======== DATA ========

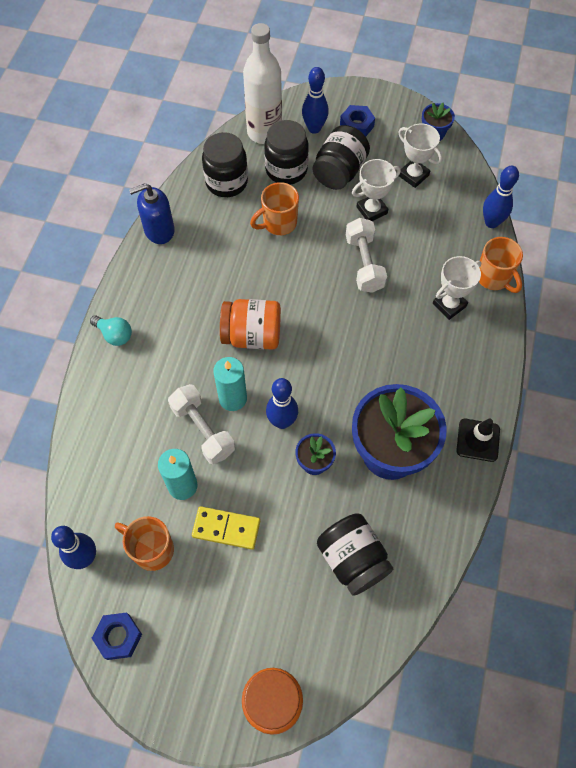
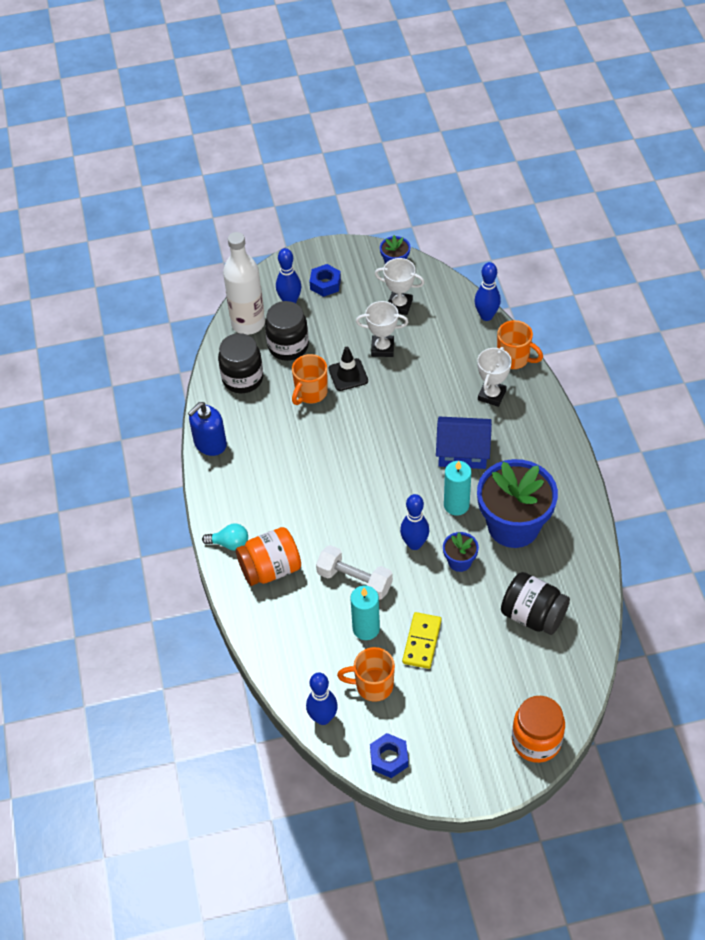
camera: 25 degrees left, 10 degrees down
yellow domino [192,506,260,550] -> yellow domino turned 60 degrees counterclockwise [402,612,442,669]
turquoise candle [213,357,247,411] -> turquoise candle moved to [444,461,472,516]
orange jar [220,299,281,350] -> orange jar moved to [236,527,301,586]
black jar [313,125,370,190] -> none
white dumbbell [346,218,387,293] -> none
white trophy [352,159,401,221] -> white trophy turned 60 degrees clockwise [356,301,408,357]
black traffic cone [456,419,500,462] -> black traffic cone moved to [328,347,368,391]
none -> blue house [436,417,492,469]

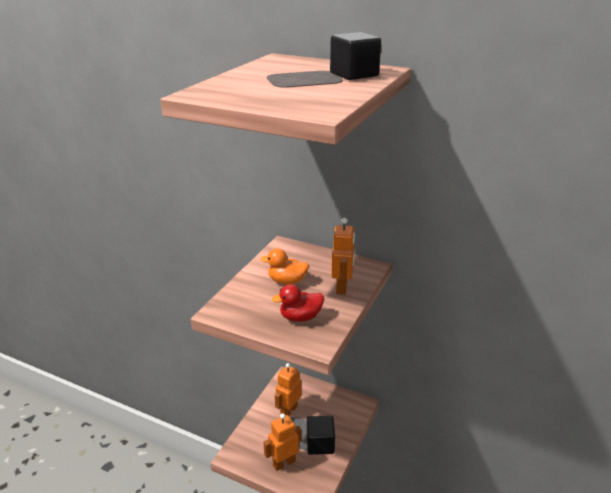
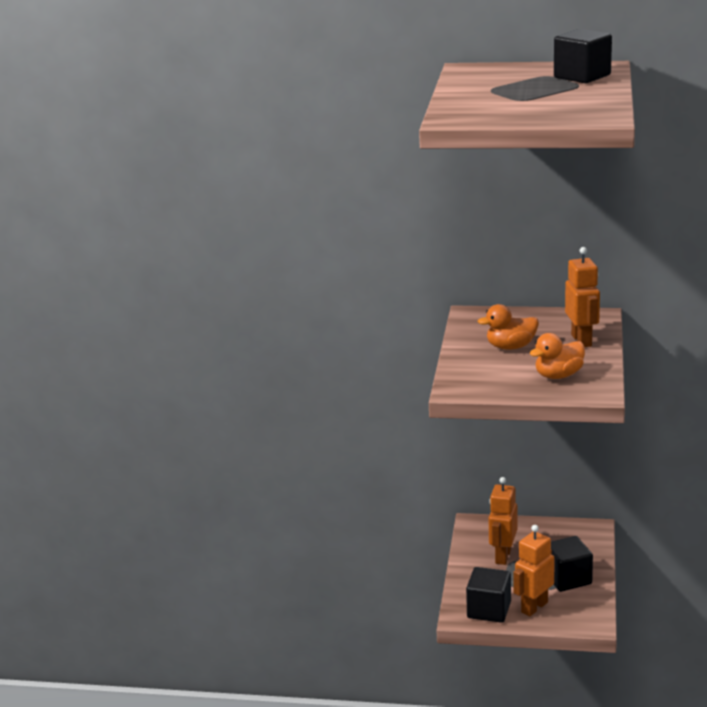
camera: 15 degrees left, 5 degrees down
red duck [272,284,324,322] -> orange duck [530,333,585,379]
none -> black cube [466,567,511,623]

========

TASK PROMPT: The response has to be an exact copy of all the data, pictures excluded.

EXERCISE ANSWER:
camera: 25 degrees left, 10 degrees down
yellow domino [192,506,260,550] -> yellow domino turned 60 degrees counterclockwise [402,612,442,669]
turquoise candle [213,357,247,411] -> turquoise candle moved to [444,461,472,516]
orange jar [220,299,281,350] -> orange jar moved to [236,527,301,586]
black jar [313,125,370,190] -> none
white dumbbell [346,218,387,293] -> none
white trophy [352,159,401,221] -> white trophy turned 60 degrees clockwise [356,301,408,357]
black traffic cone [456,419,500,462] -> black traffic cone moved to [328,347,368,391]
none -> blue house [436,417,492,469]

camera: 15 degrees left, 5 degrees down
red duck [272,284,324,322] -> orange duck [530,333,585,379]
none -> black cube [466,567,511,623]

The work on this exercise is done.